* [PROBLEM REQUIREMENTS]: Of all the entries below, only the lines from the one with "black spinning top: [311,184,362,238]" up to and including the one with "yellow domino: [238,441,297,493]" are to be duplicated exactly.

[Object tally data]
+---+
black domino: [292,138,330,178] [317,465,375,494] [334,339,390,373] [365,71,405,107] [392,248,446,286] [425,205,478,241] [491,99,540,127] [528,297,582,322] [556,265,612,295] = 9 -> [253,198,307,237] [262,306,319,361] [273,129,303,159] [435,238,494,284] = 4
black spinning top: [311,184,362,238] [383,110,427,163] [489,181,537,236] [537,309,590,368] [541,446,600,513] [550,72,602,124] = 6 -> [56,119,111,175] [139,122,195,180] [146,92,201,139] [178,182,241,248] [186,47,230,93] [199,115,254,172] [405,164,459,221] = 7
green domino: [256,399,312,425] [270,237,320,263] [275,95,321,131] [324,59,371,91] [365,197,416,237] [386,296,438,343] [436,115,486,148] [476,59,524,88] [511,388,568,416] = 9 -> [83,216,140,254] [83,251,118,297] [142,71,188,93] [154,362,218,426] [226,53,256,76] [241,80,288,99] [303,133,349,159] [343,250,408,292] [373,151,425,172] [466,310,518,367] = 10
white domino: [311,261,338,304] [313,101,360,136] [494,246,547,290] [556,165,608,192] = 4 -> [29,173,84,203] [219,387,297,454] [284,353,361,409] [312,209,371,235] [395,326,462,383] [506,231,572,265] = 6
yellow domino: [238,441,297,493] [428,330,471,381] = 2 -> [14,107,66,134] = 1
+---+
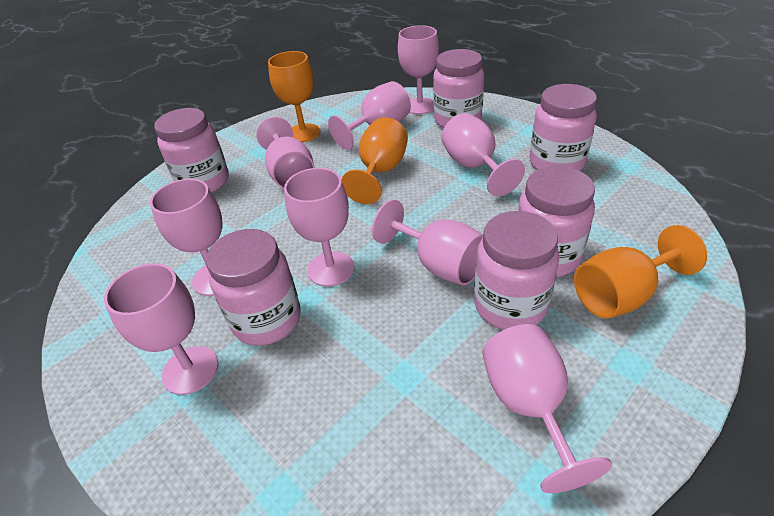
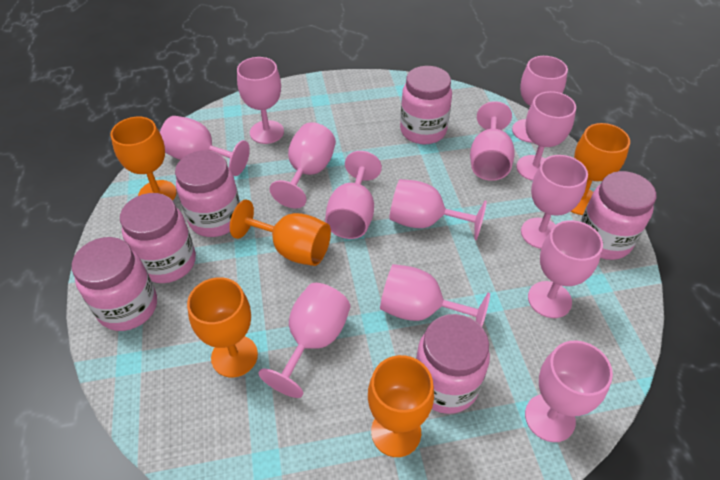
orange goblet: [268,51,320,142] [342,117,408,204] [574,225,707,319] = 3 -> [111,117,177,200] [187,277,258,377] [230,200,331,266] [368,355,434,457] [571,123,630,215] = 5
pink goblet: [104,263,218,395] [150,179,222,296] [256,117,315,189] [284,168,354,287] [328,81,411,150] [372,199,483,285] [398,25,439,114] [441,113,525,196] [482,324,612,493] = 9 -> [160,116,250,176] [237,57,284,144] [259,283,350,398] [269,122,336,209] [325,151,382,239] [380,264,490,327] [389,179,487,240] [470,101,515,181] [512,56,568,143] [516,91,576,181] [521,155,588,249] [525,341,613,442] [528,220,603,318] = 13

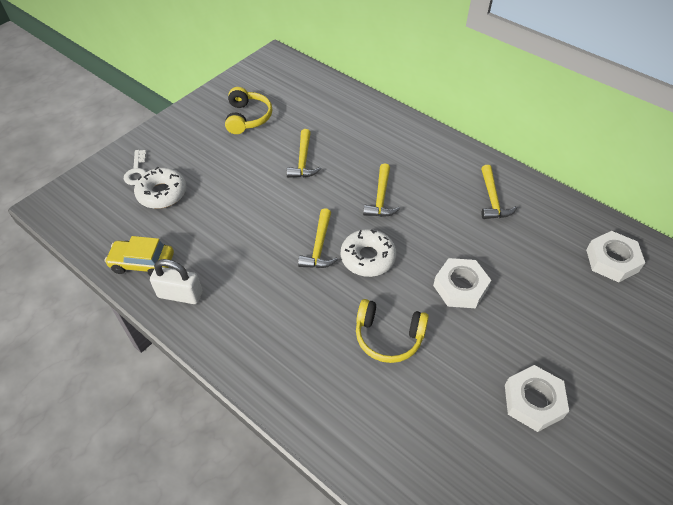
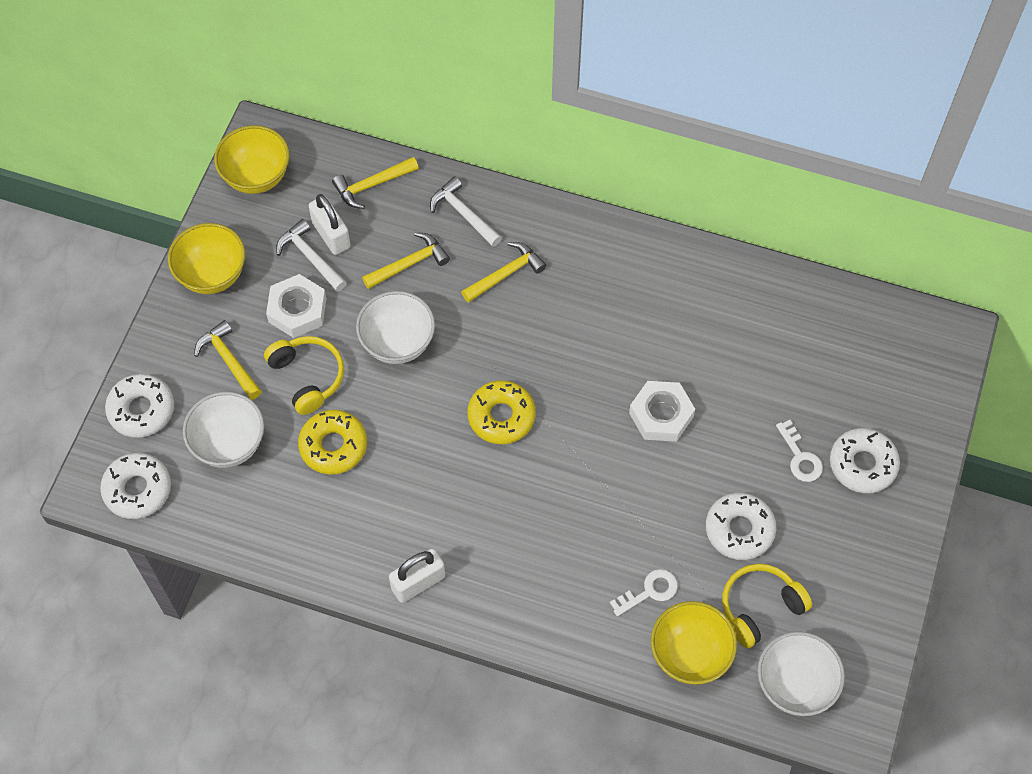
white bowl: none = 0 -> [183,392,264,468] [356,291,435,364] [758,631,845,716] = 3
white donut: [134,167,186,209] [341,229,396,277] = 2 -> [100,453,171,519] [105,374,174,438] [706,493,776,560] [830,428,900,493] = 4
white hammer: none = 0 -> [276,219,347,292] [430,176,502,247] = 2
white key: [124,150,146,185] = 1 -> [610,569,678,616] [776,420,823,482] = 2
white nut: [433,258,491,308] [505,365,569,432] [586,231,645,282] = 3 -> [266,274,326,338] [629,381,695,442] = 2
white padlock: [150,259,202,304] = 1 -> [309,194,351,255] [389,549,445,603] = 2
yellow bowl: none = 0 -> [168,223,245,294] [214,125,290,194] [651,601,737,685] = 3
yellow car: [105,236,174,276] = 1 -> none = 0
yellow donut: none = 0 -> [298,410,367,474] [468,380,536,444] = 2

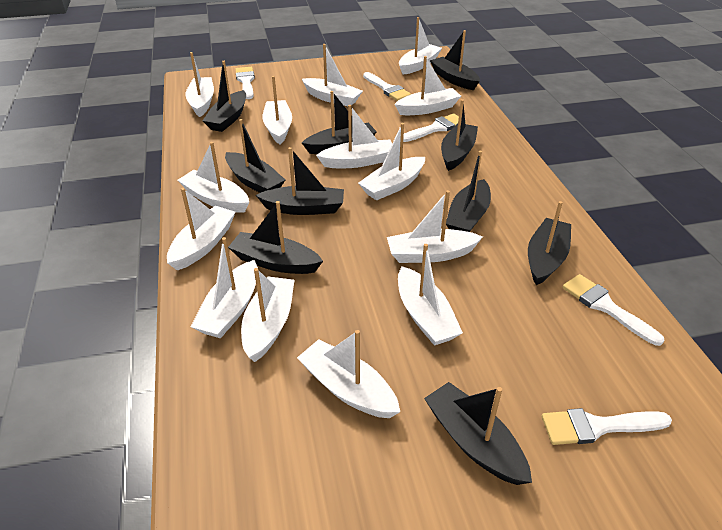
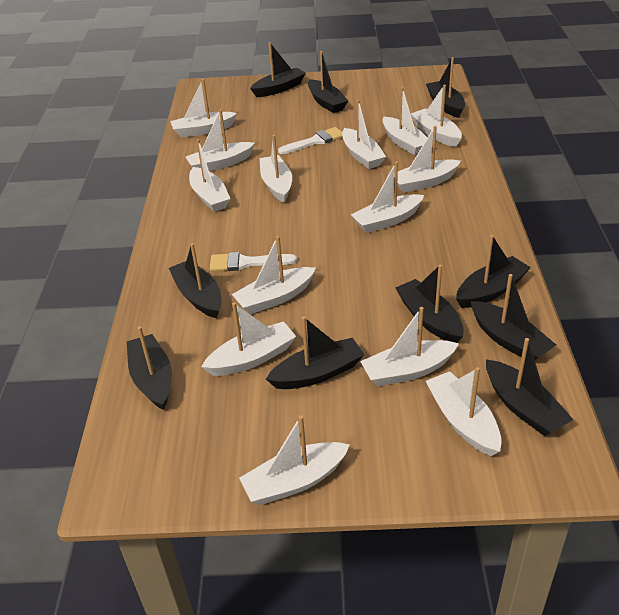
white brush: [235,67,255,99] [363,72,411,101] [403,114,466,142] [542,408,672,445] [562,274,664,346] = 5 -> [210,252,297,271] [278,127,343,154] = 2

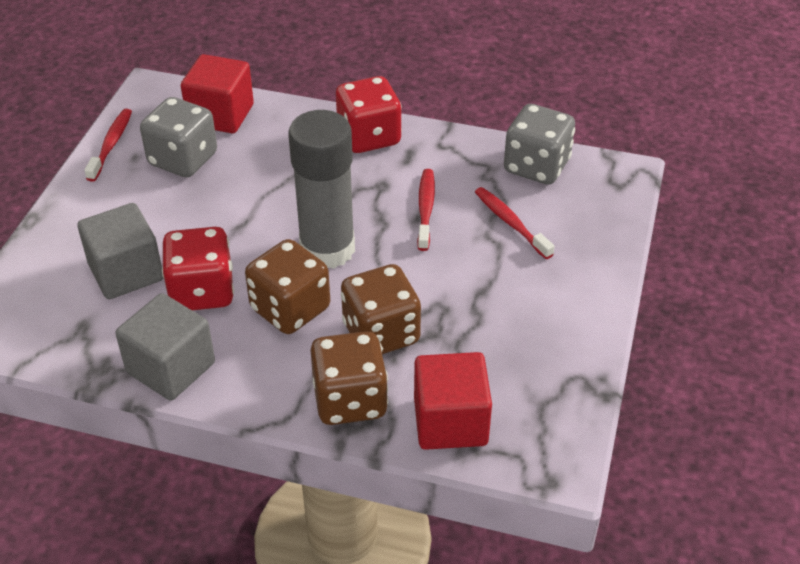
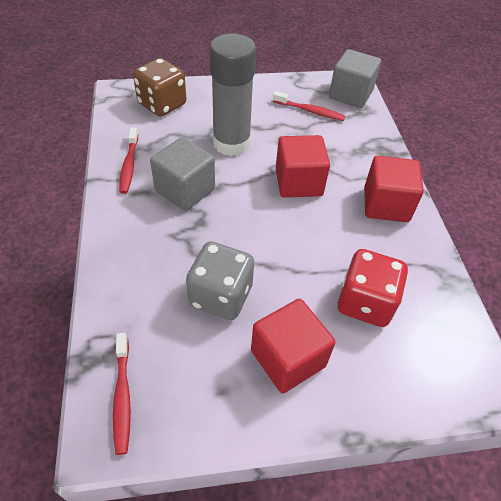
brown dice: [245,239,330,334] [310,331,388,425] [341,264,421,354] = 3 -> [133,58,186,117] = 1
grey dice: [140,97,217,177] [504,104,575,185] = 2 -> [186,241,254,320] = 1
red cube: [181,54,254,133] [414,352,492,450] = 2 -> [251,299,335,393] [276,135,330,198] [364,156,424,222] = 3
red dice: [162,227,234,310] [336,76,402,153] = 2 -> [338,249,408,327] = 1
+---+
* [ANSWER]:
black spinning top: [311,184,362,238] [383,110,427,163] [489,181,537,236] [537,309,590,368] [541,446,600,513] [550,72,602,124] = 6 -> [56,119,111,175] [139,122,195,180] [146,92,201,139] [178,182,241,248] [186,47,230,93] [199,115,254,172] [405,164,459,221] = 7
green domino: [256,399,312,425] [270,237,320,263] [275,95,321,131] [324,59,371,91] [365,197,416,237] [386,296,438,343] [436,115,486,148] [476,59,524,88] [511,388,568,416] = 9 -> [83,216,140,254] [83,251,118,297] [142,71,188,93] [154,362,218,426] [226,53,256,76] [241,80,288,99] [303,133,349,159] [343,250,408,292] [373,151,425,172] [466,310,518,367] = 10
white domino: [311,261,338,304] [313,101,360,136] [494,246,547,290] [556,165,608,192] = 4 -> [29,173,84,203] [219,387,297,454] [284,353,361,409] [312,209,371,235] [395,326,462,383] [506,231,572,265] = 6
yellow domino: [238,441,297,493] [428,330,471,381] = 2 -> [14,107,66,134] = 1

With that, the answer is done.